**Work instructions:**
If a line of the records holds the word "green", copy it out.

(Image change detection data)
%%
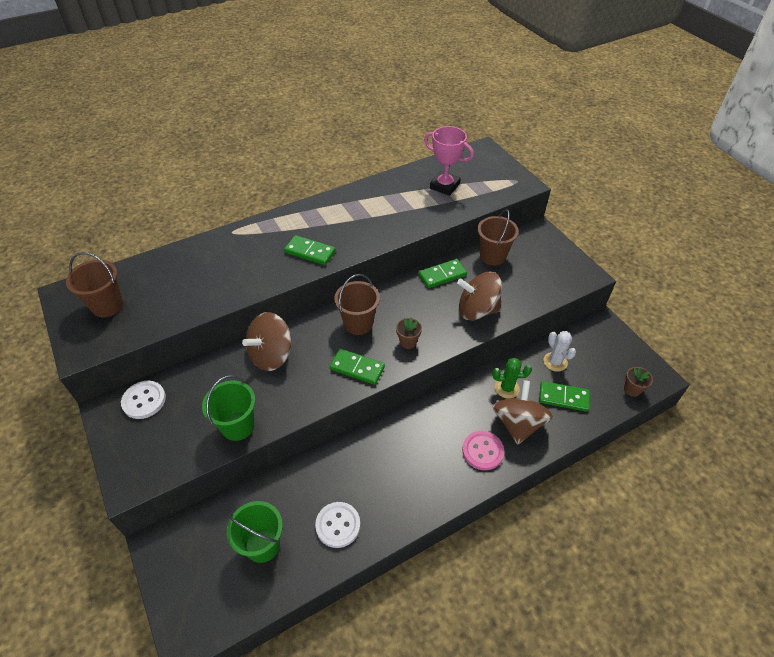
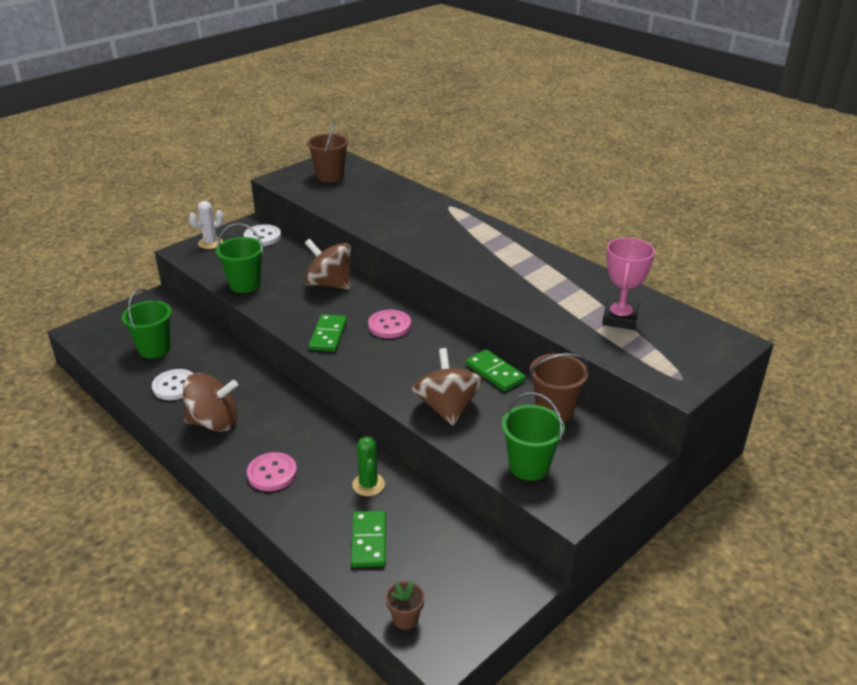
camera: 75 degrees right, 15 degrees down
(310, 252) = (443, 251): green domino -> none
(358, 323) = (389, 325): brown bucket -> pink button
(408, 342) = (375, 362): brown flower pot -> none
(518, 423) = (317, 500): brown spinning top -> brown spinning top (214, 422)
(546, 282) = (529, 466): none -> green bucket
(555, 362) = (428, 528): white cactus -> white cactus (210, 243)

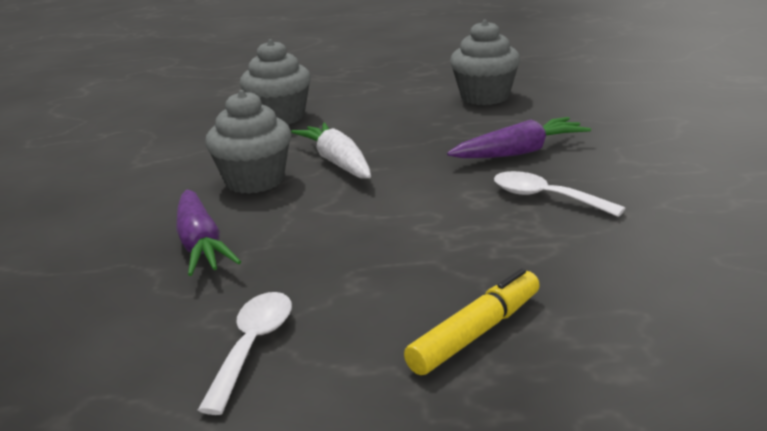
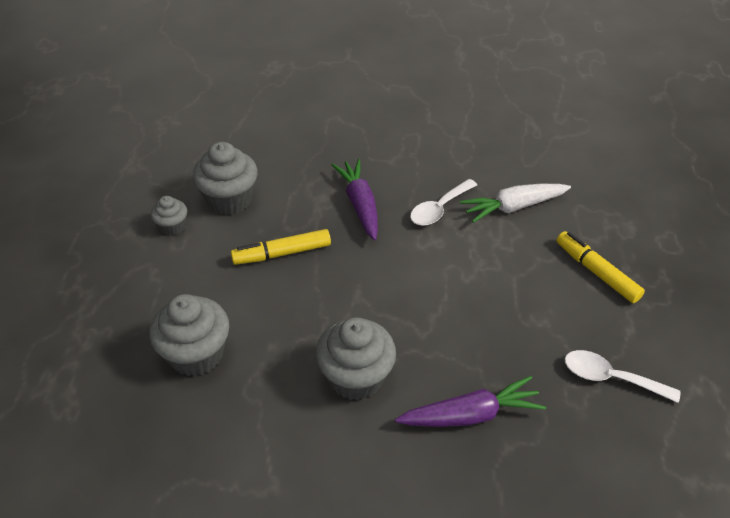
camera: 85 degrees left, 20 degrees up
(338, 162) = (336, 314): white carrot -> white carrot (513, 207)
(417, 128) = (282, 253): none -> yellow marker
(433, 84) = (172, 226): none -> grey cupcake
%%
**Result of this task:**
(310, 252) = (443, 251): green domino -> none
(546, 282) = (529, 466): none -> green bucket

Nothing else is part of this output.